## EXERCISE DESCRIPTION
Could you state how many lines of the material hold "button"? Include nothing beyond the number.

DATA SHOWN below:

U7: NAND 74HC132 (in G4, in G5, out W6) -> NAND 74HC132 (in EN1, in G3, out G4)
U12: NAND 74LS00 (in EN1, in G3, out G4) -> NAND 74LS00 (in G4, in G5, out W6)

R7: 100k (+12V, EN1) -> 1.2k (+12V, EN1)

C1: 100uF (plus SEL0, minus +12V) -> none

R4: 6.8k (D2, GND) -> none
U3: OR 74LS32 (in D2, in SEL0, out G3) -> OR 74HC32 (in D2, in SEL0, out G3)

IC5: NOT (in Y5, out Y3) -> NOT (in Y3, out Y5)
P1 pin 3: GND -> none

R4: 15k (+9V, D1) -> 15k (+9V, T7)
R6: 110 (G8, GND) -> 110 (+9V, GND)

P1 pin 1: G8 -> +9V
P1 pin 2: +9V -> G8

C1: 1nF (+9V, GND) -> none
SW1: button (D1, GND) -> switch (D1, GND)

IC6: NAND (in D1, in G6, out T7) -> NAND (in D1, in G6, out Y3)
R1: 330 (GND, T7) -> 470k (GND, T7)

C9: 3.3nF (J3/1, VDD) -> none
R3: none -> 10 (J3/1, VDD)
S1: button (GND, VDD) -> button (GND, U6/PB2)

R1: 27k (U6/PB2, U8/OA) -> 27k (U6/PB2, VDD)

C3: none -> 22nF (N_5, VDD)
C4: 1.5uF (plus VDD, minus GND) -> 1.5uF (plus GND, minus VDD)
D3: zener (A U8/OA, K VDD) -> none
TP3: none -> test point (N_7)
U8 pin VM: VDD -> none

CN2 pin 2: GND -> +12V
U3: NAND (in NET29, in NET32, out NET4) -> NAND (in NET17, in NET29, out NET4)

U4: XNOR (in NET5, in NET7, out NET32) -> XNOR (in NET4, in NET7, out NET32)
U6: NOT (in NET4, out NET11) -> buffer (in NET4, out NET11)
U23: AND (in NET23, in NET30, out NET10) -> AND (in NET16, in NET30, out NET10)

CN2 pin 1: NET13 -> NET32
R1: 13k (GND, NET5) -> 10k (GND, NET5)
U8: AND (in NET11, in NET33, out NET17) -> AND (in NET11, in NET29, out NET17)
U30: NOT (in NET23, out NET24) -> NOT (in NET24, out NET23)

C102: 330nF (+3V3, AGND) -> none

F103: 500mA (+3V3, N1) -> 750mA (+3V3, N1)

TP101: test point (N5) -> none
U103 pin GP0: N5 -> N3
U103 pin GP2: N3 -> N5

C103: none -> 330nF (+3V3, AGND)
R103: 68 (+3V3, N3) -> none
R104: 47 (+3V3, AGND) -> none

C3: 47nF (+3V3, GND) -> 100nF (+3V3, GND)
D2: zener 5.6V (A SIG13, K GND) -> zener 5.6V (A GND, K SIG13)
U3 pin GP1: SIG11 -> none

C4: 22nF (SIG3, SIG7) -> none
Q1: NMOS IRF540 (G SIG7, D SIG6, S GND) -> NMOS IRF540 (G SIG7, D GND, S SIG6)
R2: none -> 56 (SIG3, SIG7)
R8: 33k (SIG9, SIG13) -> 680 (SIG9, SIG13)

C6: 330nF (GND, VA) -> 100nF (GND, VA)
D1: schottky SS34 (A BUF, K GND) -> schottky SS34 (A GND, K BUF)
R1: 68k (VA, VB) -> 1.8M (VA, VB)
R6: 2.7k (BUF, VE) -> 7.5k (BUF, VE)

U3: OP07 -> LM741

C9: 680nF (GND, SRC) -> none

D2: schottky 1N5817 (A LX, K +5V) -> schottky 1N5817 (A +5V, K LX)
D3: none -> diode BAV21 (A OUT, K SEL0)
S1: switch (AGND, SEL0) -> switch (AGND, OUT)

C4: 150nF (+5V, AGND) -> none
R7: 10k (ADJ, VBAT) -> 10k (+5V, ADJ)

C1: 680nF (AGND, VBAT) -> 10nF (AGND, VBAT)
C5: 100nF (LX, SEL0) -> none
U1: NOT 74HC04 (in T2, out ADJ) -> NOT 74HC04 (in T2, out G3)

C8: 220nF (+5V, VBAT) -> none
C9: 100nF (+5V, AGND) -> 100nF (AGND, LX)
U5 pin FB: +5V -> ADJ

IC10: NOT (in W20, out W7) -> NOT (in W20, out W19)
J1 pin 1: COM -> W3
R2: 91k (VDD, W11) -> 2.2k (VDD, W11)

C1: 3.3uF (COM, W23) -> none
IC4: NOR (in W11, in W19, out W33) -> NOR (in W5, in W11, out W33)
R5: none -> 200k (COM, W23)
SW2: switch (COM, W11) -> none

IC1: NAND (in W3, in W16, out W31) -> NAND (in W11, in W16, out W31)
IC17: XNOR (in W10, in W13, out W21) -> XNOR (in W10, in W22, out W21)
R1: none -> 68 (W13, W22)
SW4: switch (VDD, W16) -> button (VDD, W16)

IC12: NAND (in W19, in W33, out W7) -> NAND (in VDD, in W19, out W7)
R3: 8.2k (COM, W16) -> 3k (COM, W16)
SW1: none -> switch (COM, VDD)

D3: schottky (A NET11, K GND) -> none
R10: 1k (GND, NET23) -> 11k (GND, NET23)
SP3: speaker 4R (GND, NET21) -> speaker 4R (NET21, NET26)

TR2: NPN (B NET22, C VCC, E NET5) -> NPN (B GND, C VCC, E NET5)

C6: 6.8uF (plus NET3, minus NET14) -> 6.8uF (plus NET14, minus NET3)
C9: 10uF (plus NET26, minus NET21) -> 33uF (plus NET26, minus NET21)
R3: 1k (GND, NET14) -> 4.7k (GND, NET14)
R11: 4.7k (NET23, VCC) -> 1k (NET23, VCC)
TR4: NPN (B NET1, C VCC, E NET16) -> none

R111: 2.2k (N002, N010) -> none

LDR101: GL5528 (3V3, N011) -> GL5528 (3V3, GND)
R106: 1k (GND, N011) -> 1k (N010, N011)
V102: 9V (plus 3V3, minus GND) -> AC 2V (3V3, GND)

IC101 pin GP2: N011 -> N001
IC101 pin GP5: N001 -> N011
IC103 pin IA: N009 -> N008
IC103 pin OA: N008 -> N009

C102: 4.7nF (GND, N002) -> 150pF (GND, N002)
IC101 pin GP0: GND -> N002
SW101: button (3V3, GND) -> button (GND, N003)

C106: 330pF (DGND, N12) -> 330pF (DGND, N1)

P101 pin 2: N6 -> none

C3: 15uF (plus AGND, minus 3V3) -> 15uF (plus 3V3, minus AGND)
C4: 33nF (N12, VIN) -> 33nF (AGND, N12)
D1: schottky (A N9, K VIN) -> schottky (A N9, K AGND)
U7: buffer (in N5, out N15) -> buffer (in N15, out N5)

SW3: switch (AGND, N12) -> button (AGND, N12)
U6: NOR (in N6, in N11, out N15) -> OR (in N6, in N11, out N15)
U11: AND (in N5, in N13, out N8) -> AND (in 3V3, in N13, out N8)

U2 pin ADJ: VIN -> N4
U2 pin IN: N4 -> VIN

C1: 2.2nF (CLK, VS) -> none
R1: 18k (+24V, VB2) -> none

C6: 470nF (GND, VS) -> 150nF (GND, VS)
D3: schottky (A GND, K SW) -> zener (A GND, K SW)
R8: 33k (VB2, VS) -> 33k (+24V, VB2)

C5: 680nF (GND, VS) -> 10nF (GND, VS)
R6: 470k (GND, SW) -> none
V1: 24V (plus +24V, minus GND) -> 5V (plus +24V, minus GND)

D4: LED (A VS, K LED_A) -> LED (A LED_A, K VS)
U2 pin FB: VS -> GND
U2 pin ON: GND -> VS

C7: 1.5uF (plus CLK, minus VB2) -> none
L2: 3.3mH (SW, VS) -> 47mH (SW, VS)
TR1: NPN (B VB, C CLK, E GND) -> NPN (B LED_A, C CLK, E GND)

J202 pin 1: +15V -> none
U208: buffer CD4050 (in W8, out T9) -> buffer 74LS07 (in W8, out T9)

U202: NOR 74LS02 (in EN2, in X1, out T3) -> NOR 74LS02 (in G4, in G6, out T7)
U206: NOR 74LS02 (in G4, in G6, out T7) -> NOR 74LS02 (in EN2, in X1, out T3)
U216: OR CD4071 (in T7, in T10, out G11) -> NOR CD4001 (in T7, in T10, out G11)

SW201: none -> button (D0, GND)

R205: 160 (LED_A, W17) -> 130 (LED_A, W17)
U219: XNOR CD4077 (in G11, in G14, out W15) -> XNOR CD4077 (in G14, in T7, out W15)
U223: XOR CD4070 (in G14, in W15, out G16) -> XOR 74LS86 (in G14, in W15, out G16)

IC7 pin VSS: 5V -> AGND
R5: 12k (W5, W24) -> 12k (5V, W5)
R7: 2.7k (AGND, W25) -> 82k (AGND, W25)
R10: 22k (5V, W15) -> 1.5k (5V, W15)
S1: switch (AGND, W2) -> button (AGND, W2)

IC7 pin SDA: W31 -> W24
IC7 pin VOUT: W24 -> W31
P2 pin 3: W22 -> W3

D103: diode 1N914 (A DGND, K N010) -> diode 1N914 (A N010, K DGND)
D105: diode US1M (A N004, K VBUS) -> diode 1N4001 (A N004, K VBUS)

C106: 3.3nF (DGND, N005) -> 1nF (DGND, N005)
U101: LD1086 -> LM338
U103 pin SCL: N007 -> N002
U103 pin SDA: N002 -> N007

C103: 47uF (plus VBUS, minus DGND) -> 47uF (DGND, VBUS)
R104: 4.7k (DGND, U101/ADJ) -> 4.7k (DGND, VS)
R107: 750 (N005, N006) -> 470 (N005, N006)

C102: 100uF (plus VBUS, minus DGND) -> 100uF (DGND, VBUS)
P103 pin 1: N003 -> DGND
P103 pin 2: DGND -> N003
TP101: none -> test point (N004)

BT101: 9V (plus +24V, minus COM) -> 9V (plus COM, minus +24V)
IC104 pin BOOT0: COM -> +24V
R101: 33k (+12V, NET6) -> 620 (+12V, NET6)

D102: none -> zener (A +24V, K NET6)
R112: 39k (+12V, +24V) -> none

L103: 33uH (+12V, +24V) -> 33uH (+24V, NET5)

End of DATA SHOWN.

## TASK OUTPUT
7